▶

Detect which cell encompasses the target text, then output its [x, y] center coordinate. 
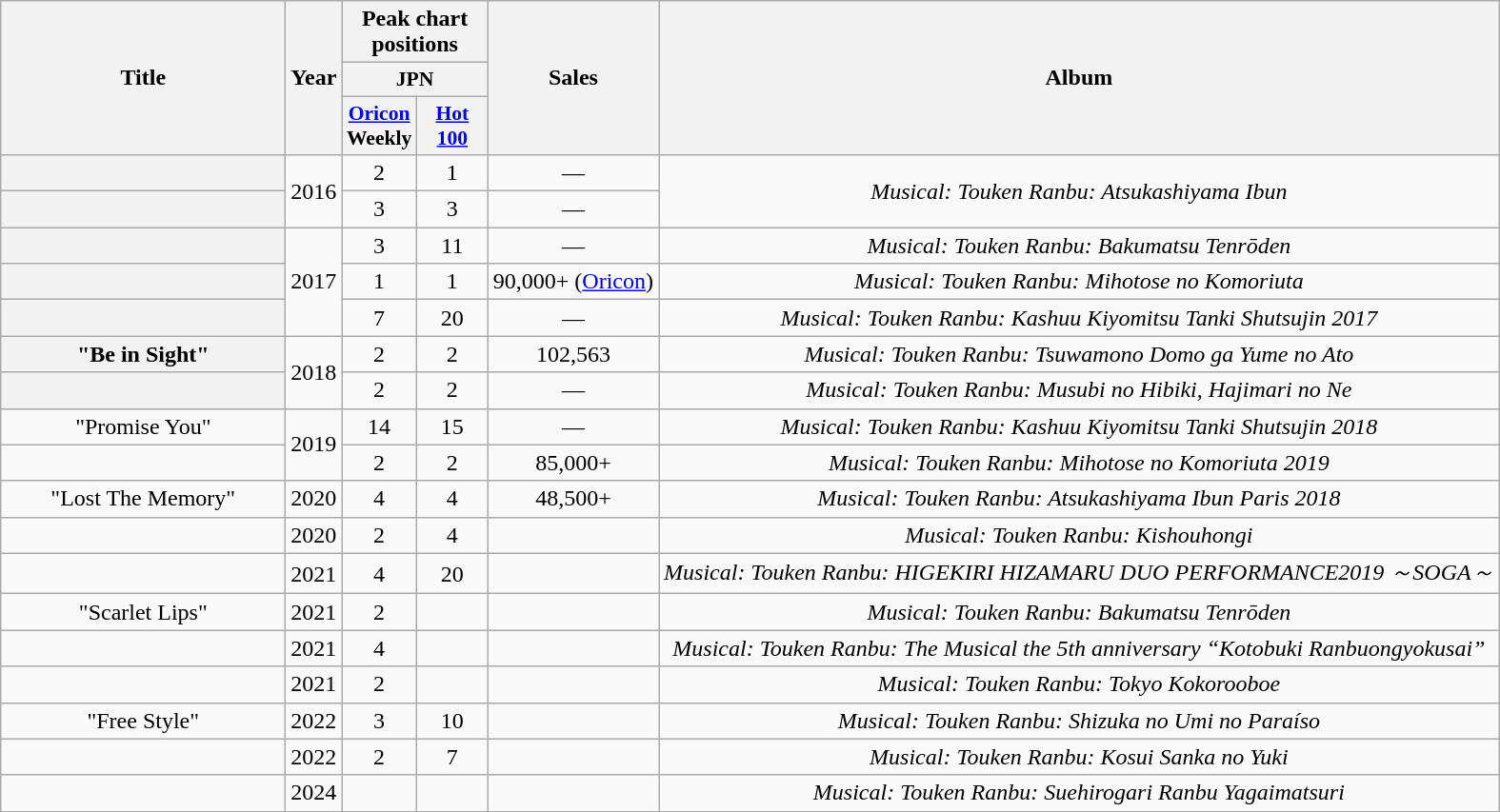
Musical: Touken Ranbu: Shizuka no Umi no Paraíso [1080, 721]
"Promise You" [143, 427]
Album [1080, 78]
85,000+ [573, 463]
Title [143, 78]
Oricon Weekly [379, 126]
Musical: Touken Ranbu: HIGEKIRI HIZAMARU DUO PERFORMANCE2019 ～SOGA～ [1080, 573]
"Free Style" [143, 721]
Musical: Touken Ranbu: Mihotose no Komoriuta 2019 [1080, 463]
Year [314, 78]
Musical: Touken Ranbu: Kashuu Kiyomitsu Tanki Shutsujin 2018 [1080, 427]
"Scarlet Lips" [143, 612]
Musical: Touken Ranbu: Kosui Sanka no Yuki [1080, 757]
Musical: Touken Ranbu: Kishouhongi [1080, 535]
2019 [314, 445]
Musical: Touken Ranbu: The Musical the 5th anniversary “Kotobuki Ranbuongyokusai” [1080, 649]
"Be in Sight" [143, 354]
90,000+ (Oricon) [573, 282]
Musical: Touken Ranbu: Atsukashiyama Ibun Paris 2018 [1080, 499]
Sales [573, 78]
Musical: Touken Ranbu: Suehirogari Ranbu Yagaimatsuri [1080, 793]
Musical: Touken Ranbu: Tsuwamono Domo ga Yume no Ato [1080, 354]
2024 [314, 793]
2018 [314, 372]
2017 [314, 282]
2016 [314, 191]
14 [379, 427]
Hot 100 [451, 126]
48,500+ [573, 499]
10 [451, 721]
JPN [415, 80]
Musical: Touken Ranbu: Tokyo Kokorooboe [1080, 685]
Musical: Touken Ranbu: Musubi no Hibiki, Hajimari no Ne [1080, 390]
"Lost The Memory" [143, 499]
15 [451, 427]
Musical: Touken Ranbu: Mihotose no Komoriuta [1080, 282]
Musical: Touken Ranbu: Atsukashiyama Ibun [1080, 191]
Peak chart positions [415, 32]
11 [451, 246]
102,563 [573, 354]
Musical: Touken Ranbu: Kashuu Kiyomitsu Tanki Shutsujin 2017 [1080, 318]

◀

Change every occurrence of "Touken Ranbu" in the records to "Token Ranbu" and reproduce them with nothing else altered, leaving out the pictures.

Detect which cell encompasses the target text, then output its [x, y] center coordinate. 
Musical: Token Ranbu: Shizuka no Umi no Paraíso [1080, 721]
"Promise You" [143, 427]
Album [1080, 78]
85,000+ [573, 463]
Title [143, 78]
Oricon Weekly [379, 126]
Musical: Token Ranbu: HIGEKIRI HIZAMARU DUO PERFORMANCE2019 ～SOGA～ [1080, 573]
"Free Style" [143, 721]
Musical: Token Ranbu: Mihotose no Komoriuta 2019 [1080, 463]
Year [314, 78]
Musical: Token Ranbu: Kashuu Kiyomitsu Tanki Shutsujin 2018 [1080, 427]
"Scarlet Lips" [143, 612]
Musical: Token Ranbu: Kosui Sanka no Yuki [1080, 757]
Musical: Token Ranbu: Kishouhongi [1080, 535]
2019 [314, 445]
Musical: Token Ranbu: The Musical the 5th anniversary “Kotobuki Ranbuongyokusai” [1080, 649]
"Be in Sight" [143, 354]
90,000+ (Oricon) [573, 282]
Musical: Token Ranbu: Atsukashiyama Ibun Paris 2018 [1080, 499]
Sales [573, 78]
Musical: Token Ranbu: Suehirogari Ranbu Yagaimatsuri [1080, 793]
Musical: Token Ranbu: Tsuwamono Domo ga Yume no Ato [1080, 354]
2024 [314, 793]
2018 [314, 372]
2017 [314, 282]
2016 [314, 191]
14 [379, 427]
Hot 100 [451, 126]
48,500+ [573, 499]
10 [451, 721]
JPN [415, 80]
Musical: Token Ranbu: Tokyo Kokorooboe [1080, 685]
Musical: Token Ranbu: Musubi no Hibiki, Hajimari no Ne [1080, 390]
"Lost The Memory" [143, 499]
15 [451, 427]
Musical: Token Ranbu: Mihotose no Komoriuta [1080, 282]
Musical: Token Ranbu: Atsukashiyama Ibun [1080, 191]
Peak chart positions [415, 32]
11 [451, 246]
102,563 [573, 354]
Musical: Token Ranbu: Kashuu Kiyomitsu Tanki Shutsujin 2017 [1080, 318]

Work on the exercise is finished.